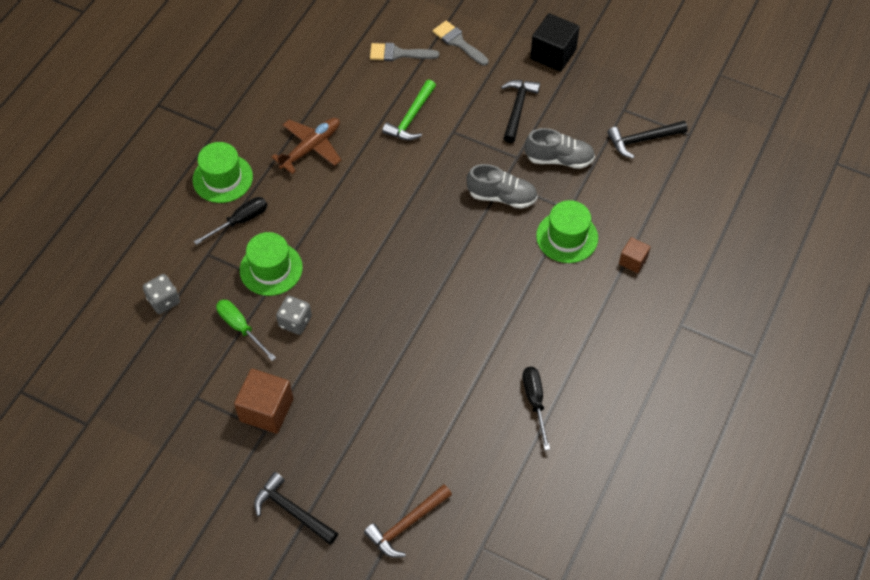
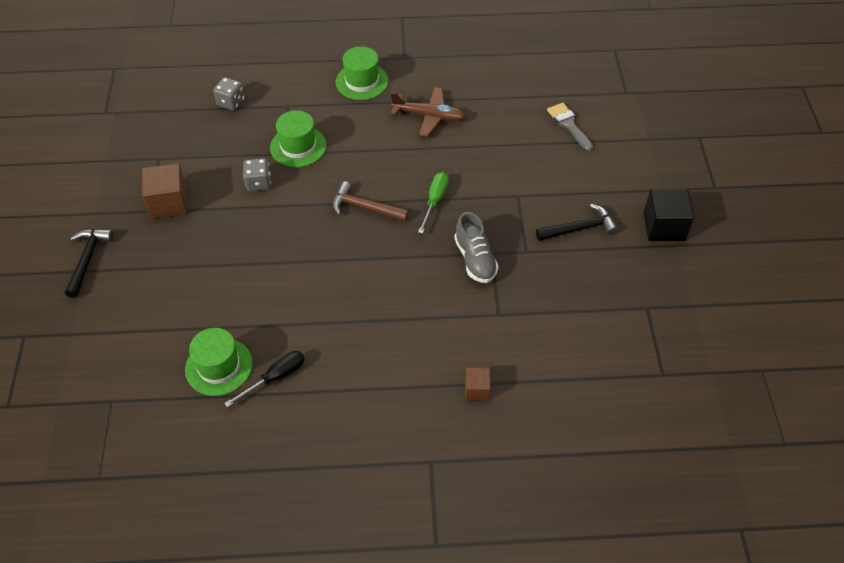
camera: 60 degrees right, 5 degrees down
(240, 221) = (330, 109): black screwdriver -> none
(240, 328) = (233, 154): green screwdriver -> green screwdriver (435, 201)
(406, 524) = (109, 339): brown hammer -> brown hammer (365, 207)
(411, 118) = (509, 162): green hammer -> none
(458, 42) = (616, 156): grey brush -> none
(559, 159) = (548, 283): grey shoe -> none
(567, 237) = (466, 326): green hat -> green hat (219, 366)
(642, 140) = (624, 338): black hammer -> none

(Exercise goal):
Can you quote exactly the lines from the one containing "(406, 524) = (109, 339): brown" through the last line of the records above, and nothing else?

(Response for this exercise):
(406, 524) = (109, 339): brown hammer -> brown hammer (365, 207)
(411, 118) = (509, 162): green hammer -> none
(458, 42) = (616, 156): grey brush -> none
(559, 159) = (548, 283): grey shoe -> none
(567, 237) = (466, 326): green hat -> green hat (219, 366)
(642, 140) = (624, 338): black hammer -> none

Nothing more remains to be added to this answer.